DATA FOR THE TASK –
▶

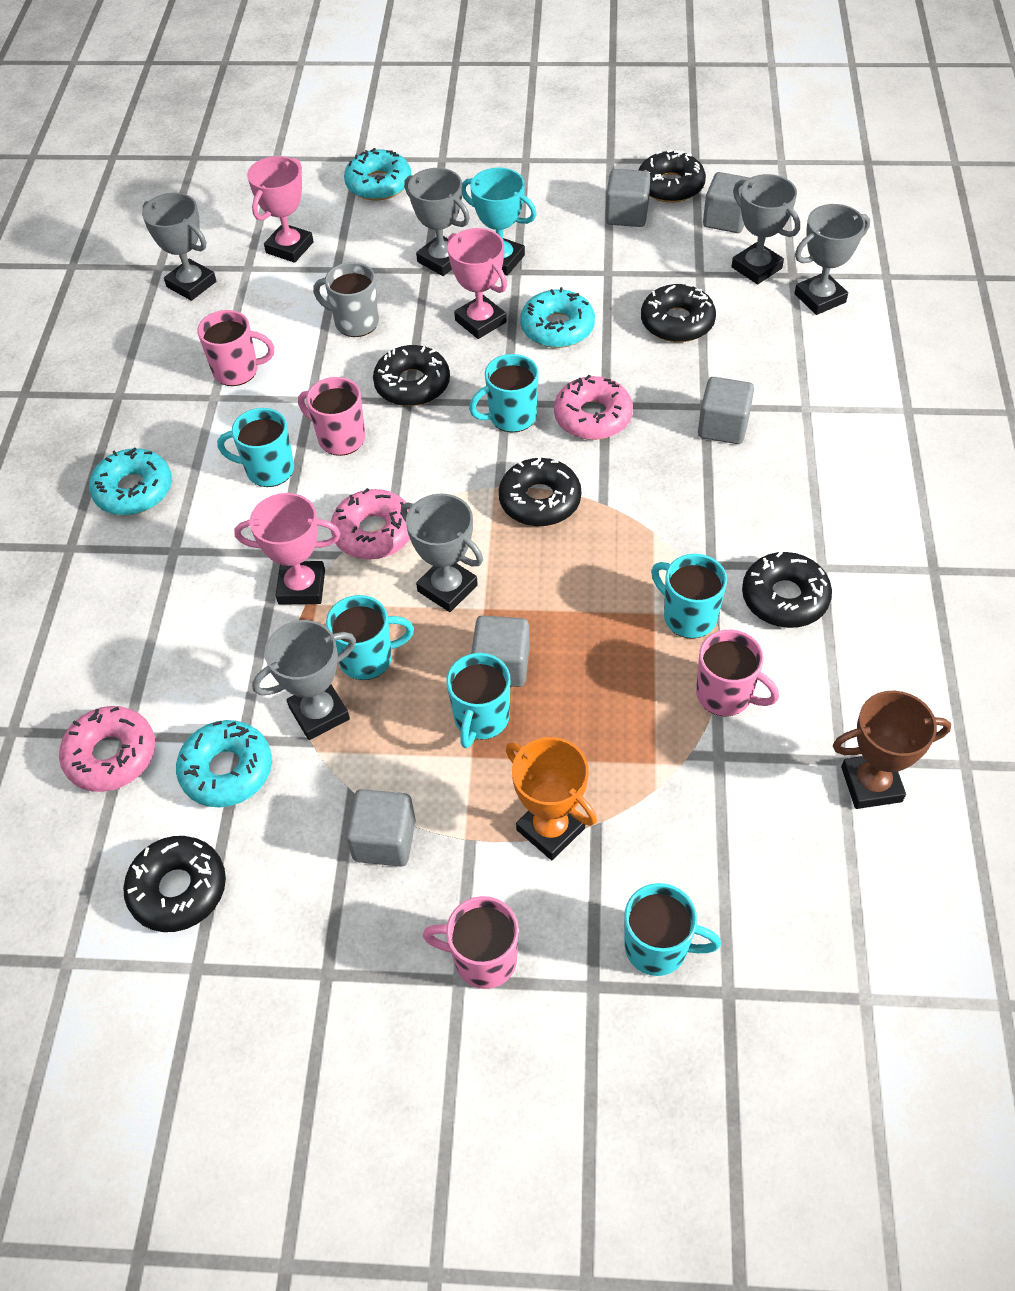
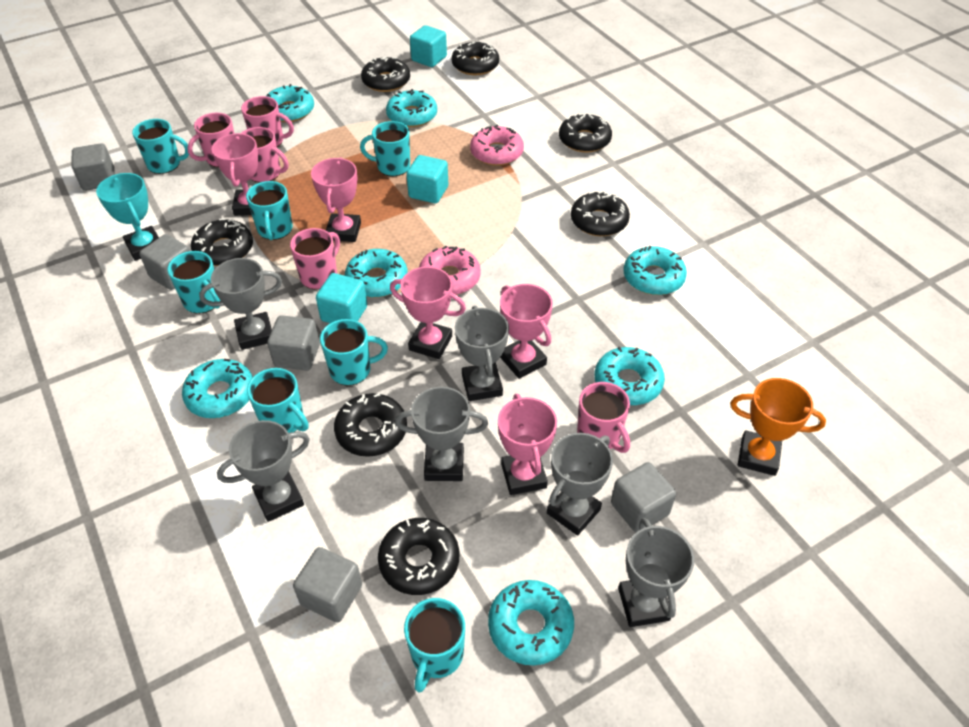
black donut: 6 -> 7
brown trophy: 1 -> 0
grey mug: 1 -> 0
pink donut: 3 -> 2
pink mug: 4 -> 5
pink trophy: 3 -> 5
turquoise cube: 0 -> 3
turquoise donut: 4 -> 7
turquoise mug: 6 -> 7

◀
▶

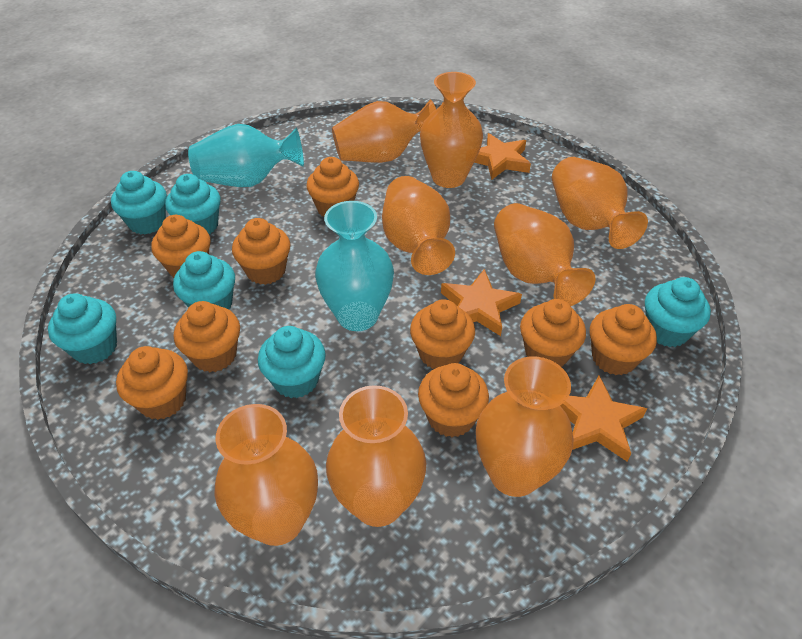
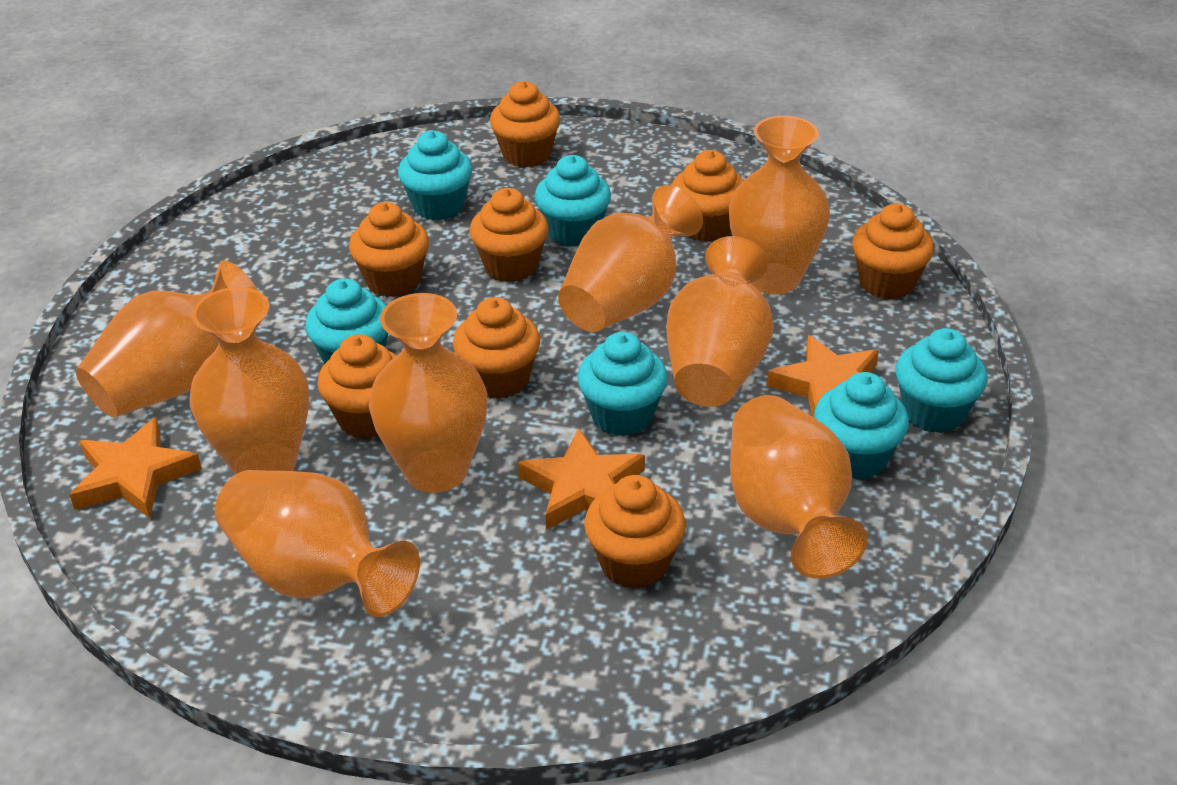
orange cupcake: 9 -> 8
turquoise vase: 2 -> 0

◀

PROMPT –
Read through the entries and copy every line that includes "turquoise".

WRITTEN RESPONSE –
turquoise cube: 0 -> 3
turquoise donut: 4 -> 7
turquoise mug: 6 -> 7
turquoise vase: 2 -> 0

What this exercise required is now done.